*WHAT YOU ARE ASKED TO DO*
Output exactly the lines from the line with "GAS pin DO: D3 -> D9" through the end of the records below. Include nothing else.

[Collected data entries]
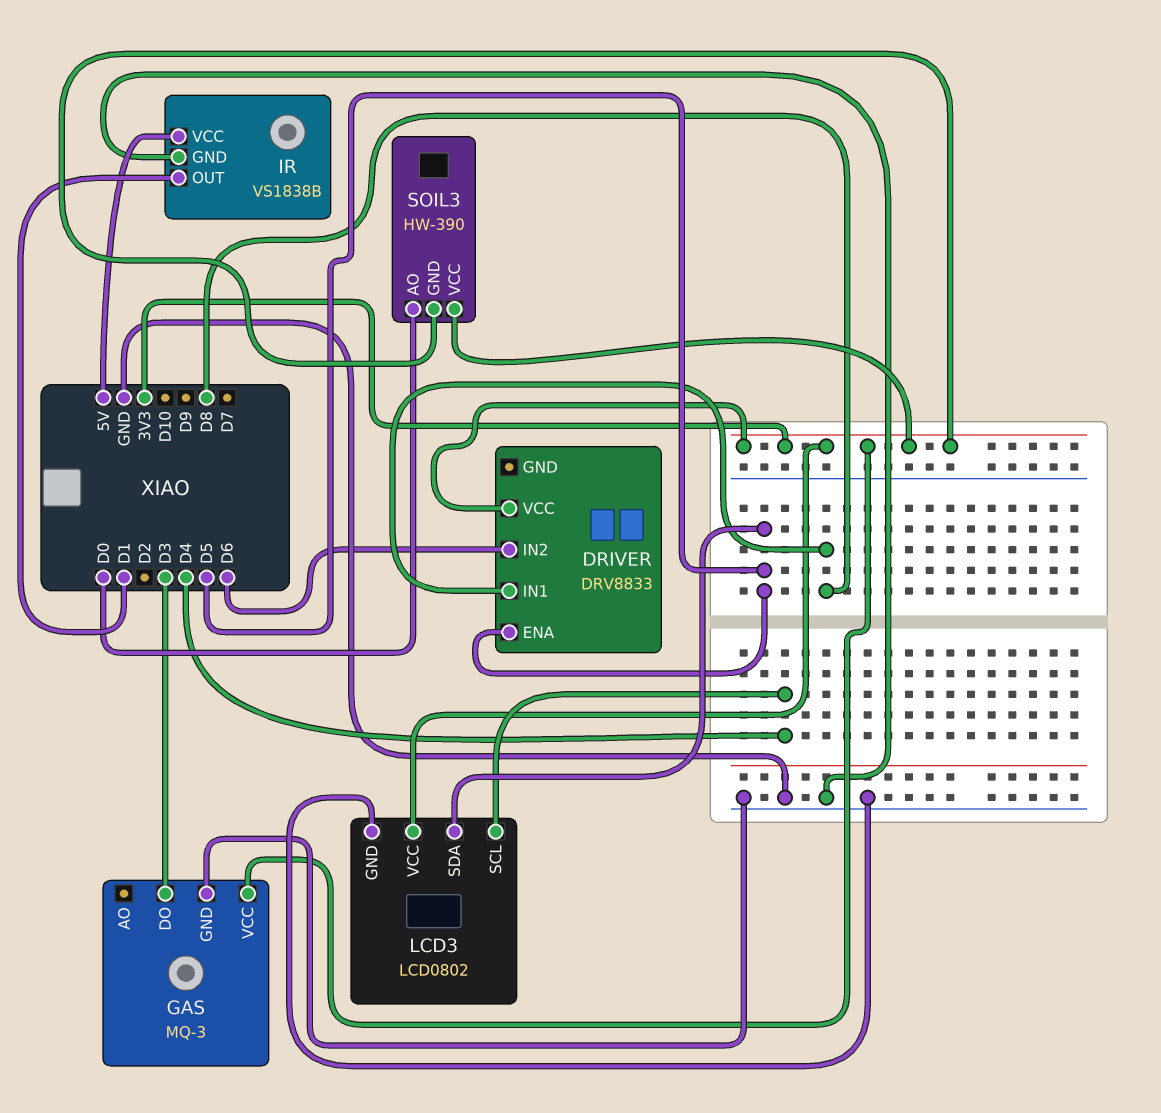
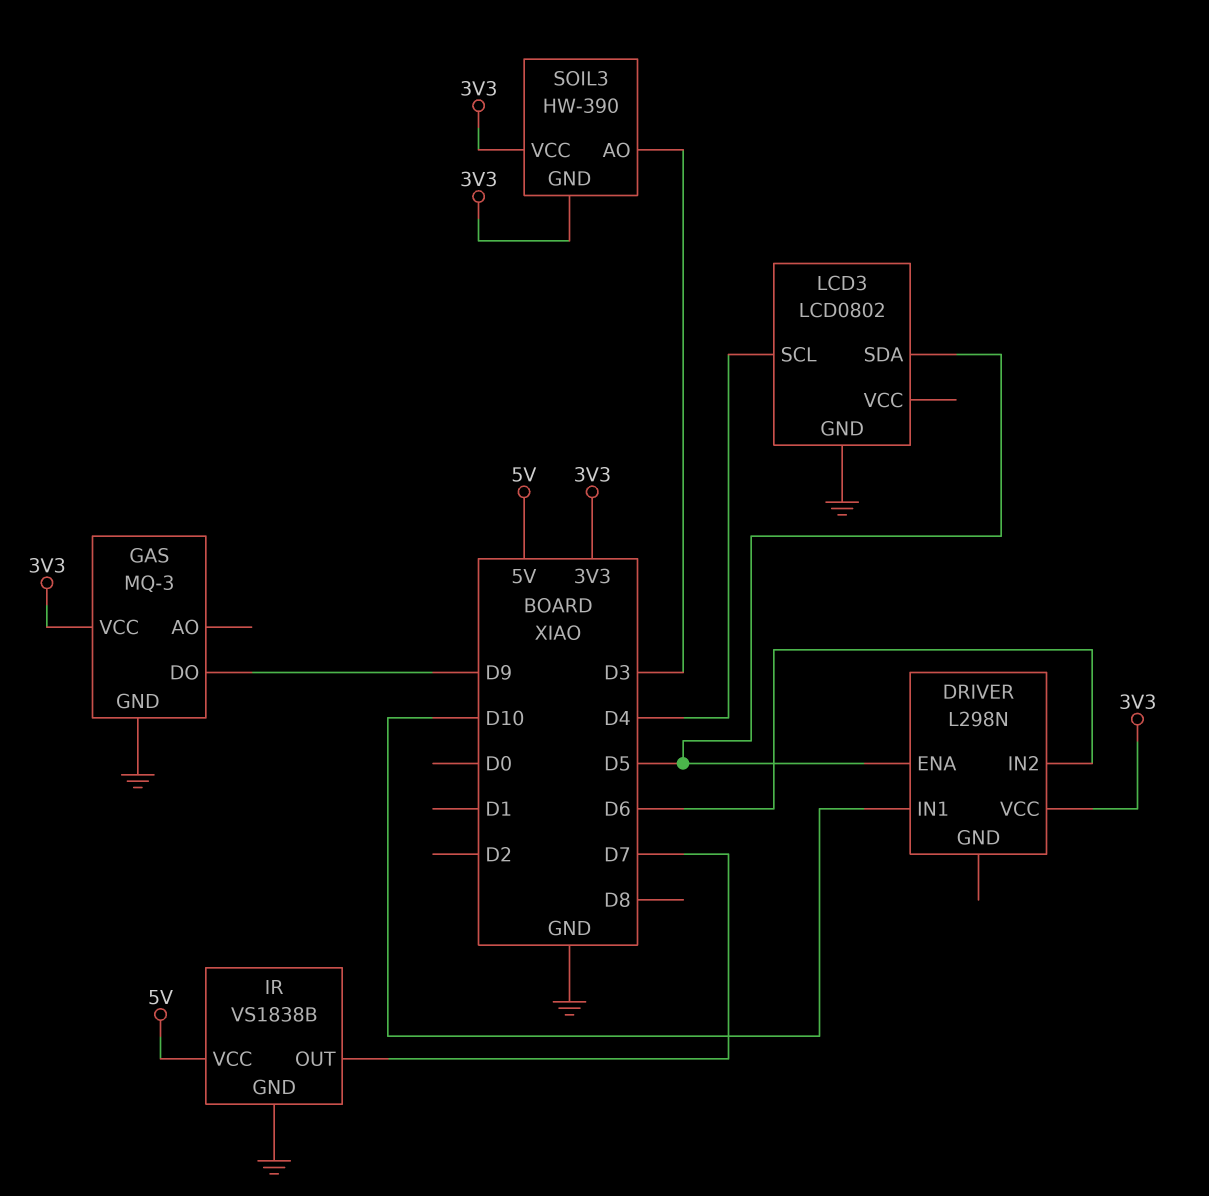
DRIVER: DRV8833 -> L298N
DRIVER pin IN1: D8 -> D10
GAS pin DO: D3 -> D9
IR pin OUT: D1 -> D7
LCD3 pin VCC: 3V3 -> none
SOIL3 pin AO: D0 -> D3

*EXERCISE ANSWER*
GAS pin DO: D3 -> D9
IR pin OUT: D1 -> D7
LCD3 pin VCC: 3V3 -> none
SOIL3 pin AO: D0 -> D3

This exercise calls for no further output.